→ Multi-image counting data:

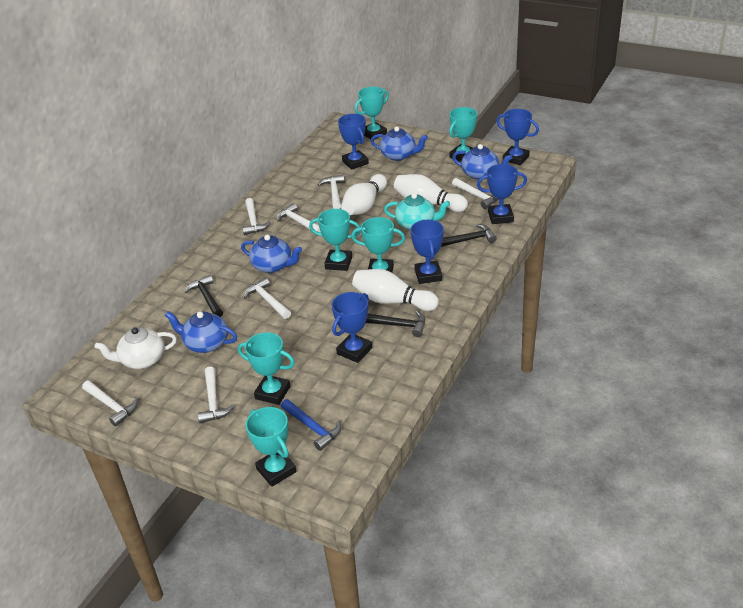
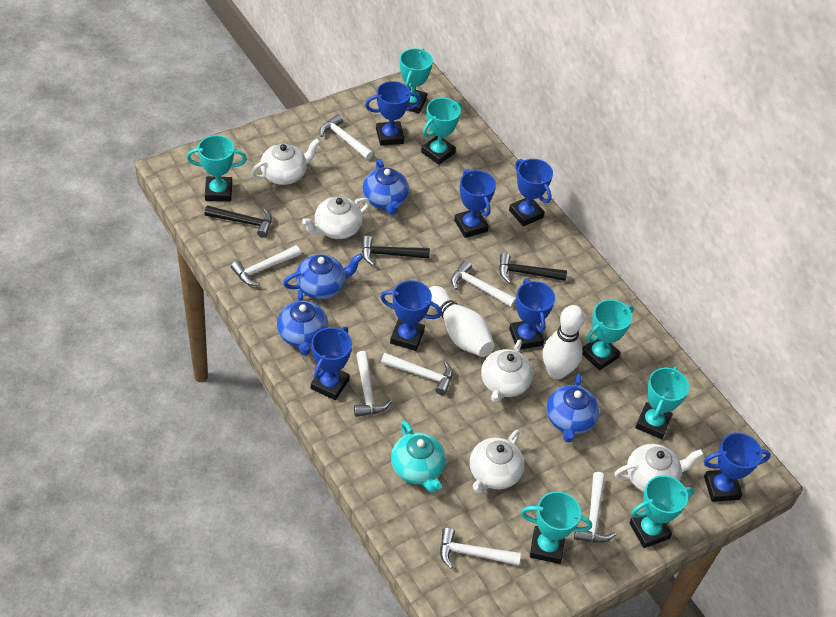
blue hammer: 1 -> 0
blue trophy: 5 -> 7
turquoise trophy: 6 -> 7
white bowling pin: 3 -> 2
white teapot: 1 -> 5

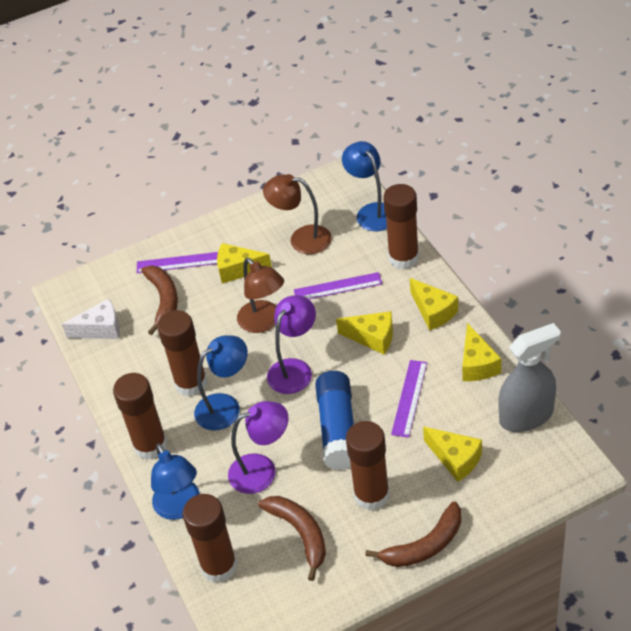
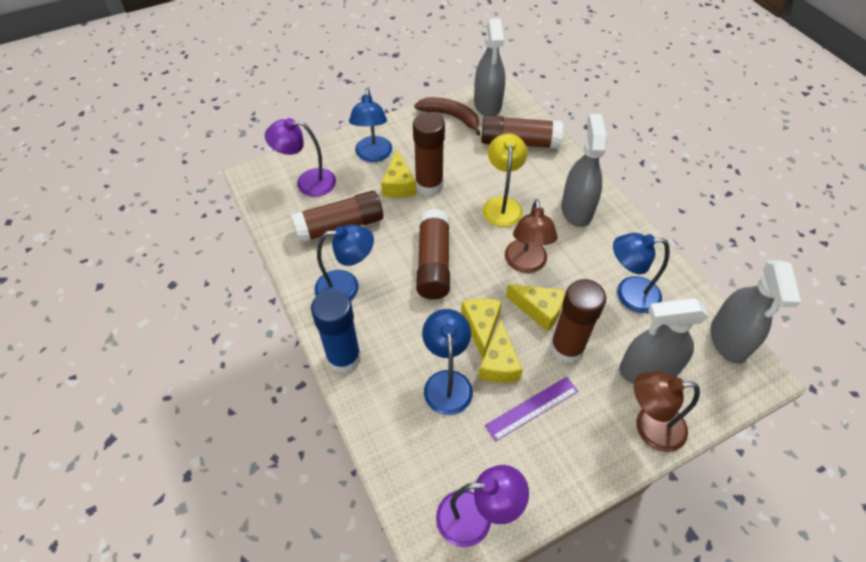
blue lamp: 3 -> 4
brown banana: 3 -> 1
grey spray bottle: 1 -> 4
purple ruler: 3 -> 1
white cheese: 1 -> 0
yellow cheese: 5 -> 4
yellow lamp: 0 -> 1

→ Work item: Restate each entry word for word; omit the pictures.

→ Result:
blue hammer: 1 -> 0
blue trophy: 5 -> 7
turquoise trophy: 6 -> 7
white bowling pin: 3 -> 2
white teapot: 1 -> 5

blue lamp: 3 -> 4
brown banana: 3 -> 1
grey spray bottle: 1 -> 4
purple ruler: 3 -> 1
white cheese: 1 -> 0
yellow cheese: 5 -> 4
yellow lamp: 0 -> 1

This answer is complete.